*** GIVEN RECORDS Section Begins ***

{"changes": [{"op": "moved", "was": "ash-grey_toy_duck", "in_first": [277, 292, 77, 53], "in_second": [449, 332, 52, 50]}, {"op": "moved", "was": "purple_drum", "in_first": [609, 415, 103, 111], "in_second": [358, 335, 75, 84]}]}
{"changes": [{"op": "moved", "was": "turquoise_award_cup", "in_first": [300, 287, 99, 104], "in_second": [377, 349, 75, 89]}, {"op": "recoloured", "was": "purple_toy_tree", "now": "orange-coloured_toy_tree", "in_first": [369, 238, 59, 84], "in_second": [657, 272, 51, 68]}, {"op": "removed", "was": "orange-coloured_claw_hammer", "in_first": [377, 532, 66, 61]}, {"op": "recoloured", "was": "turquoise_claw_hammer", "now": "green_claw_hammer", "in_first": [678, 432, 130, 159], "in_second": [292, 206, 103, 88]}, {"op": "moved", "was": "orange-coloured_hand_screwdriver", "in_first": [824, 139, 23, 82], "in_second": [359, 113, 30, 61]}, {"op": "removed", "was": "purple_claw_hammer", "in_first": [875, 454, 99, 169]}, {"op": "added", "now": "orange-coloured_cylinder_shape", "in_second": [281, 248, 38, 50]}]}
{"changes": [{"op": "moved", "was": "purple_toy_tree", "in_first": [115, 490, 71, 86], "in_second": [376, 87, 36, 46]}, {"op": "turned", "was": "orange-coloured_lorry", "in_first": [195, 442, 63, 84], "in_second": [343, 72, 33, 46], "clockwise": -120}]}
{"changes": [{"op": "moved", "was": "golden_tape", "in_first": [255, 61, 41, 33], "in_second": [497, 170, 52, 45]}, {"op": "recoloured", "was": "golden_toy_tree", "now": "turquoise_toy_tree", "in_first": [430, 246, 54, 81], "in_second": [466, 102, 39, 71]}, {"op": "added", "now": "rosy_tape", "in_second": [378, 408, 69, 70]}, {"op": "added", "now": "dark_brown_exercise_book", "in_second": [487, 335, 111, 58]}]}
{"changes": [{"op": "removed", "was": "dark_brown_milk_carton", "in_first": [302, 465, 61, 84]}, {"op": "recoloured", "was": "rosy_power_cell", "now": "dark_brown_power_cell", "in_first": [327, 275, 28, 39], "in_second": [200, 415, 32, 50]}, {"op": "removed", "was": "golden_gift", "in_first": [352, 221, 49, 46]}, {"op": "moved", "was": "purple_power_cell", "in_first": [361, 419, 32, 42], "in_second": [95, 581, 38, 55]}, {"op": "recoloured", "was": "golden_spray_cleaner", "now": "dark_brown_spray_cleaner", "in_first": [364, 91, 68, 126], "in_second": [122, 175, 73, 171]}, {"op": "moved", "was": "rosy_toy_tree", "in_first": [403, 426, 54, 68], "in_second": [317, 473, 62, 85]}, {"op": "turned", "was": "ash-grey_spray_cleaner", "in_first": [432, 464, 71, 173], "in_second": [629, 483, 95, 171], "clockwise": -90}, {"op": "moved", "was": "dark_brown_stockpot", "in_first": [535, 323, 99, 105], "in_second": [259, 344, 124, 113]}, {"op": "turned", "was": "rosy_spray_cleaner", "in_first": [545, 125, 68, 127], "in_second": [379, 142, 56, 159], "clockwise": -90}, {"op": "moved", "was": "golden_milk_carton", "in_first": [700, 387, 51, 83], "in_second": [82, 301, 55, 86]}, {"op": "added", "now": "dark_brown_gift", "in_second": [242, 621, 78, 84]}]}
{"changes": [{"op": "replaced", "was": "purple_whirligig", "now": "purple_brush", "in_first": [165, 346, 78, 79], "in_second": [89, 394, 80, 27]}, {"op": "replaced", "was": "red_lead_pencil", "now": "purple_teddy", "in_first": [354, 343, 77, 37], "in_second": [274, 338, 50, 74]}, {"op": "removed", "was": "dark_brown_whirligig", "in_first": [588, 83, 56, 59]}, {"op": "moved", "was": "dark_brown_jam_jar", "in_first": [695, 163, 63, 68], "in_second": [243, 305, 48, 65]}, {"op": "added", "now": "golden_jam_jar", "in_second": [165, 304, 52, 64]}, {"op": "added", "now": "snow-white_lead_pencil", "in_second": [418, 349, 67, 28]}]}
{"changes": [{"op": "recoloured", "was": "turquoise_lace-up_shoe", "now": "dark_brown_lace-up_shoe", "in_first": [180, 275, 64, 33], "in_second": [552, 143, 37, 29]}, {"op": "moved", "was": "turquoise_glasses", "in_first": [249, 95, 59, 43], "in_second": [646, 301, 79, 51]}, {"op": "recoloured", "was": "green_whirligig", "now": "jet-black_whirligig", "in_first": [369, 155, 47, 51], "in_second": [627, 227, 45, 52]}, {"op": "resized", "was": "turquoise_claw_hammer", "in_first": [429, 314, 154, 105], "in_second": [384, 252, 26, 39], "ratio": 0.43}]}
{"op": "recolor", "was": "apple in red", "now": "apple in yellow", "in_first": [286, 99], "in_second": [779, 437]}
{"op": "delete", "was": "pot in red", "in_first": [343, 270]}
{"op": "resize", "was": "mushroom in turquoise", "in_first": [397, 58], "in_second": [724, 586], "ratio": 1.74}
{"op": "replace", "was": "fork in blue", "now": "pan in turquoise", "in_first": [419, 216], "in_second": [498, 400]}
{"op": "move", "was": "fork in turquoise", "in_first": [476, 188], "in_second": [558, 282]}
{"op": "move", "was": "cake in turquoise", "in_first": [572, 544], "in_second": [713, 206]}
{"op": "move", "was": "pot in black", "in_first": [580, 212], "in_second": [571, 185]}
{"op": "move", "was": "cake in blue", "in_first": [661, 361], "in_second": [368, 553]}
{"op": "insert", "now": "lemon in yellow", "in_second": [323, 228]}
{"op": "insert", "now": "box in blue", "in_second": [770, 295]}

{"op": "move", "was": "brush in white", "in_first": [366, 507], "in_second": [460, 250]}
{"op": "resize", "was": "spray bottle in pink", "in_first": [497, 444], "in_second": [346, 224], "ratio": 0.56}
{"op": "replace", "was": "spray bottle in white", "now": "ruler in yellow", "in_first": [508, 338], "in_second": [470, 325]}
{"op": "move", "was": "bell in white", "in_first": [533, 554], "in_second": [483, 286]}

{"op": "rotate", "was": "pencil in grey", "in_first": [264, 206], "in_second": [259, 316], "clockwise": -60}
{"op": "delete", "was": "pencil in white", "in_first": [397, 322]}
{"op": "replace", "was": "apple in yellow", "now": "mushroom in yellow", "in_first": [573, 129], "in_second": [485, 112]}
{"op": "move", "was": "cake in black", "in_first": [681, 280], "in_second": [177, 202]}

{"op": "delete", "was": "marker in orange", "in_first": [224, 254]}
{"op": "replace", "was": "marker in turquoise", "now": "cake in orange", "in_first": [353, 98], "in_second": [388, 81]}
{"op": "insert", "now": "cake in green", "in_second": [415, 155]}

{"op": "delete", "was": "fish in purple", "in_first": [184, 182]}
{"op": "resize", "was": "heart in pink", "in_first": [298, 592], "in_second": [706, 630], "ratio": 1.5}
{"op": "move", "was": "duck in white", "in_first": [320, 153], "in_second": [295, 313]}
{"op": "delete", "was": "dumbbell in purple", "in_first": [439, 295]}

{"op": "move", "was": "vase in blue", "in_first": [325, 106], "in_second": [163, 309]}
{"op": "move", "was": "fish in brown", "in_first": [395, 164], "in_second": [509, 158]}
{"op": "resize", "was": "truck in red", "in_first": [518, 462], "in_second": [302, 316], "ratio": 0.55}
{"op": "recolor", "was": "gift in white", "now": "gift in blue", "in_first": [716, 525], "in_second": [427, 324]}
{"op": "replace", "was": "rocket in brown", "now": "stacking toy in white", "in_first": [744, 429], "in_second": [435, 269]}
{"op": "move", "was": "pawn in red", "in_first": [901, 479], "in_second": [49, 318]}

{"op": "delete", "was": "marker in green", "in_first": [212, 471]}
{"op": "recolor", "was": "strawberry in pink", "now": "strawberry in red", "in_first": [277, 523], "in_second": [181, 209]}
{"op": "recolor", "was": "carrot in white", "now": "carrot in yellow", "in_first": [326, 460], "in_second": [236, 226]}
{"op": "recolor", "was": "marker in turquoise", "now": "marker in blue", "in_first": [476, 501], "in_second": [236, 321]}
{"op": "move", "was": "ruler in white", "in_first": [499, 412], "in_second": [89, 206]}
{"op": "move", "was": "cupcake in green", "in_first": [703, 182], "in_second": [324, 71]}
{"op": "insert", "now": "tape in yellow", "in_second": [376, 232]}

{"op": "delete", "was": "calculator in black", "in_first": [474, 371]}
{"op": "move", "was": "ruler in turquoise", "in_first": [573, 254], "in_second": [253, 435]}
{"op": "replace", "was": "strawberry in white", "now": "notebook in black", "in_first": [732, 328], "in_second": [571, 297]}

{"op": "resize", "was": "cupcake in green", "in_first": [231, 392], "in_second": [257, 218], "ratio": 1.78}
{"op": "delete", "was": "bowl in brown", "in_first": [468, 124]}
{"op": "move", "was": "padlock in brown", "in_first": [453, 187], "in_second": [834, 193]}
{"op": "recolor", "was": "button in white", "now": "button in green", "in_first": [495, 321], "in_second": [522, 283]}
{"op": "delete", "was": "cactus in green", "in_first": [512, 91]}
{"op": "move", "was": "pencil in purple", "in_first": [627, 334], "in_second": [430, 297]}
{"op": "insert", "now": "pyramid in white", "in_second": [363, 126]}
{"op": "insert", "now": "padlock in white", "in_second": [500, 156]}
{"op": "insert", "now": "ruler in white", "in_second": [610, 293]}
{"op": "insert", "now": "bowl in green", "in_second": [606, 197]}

*** GIVEN RECORDS Section Ends ***

— TASK PROMPT —
From the data, collect all lines where the string "fork" appears.

— PROBLEM SOLUTION —
{"op": "replace", "was": "fork in blue", "now": "pan in turquoise", "in_first": [419, 216], "in_second": [498, 400]}
{"op": "move", "was": "fork in turquoise", "in_first": [476, 188], "in_second": [558, 282]}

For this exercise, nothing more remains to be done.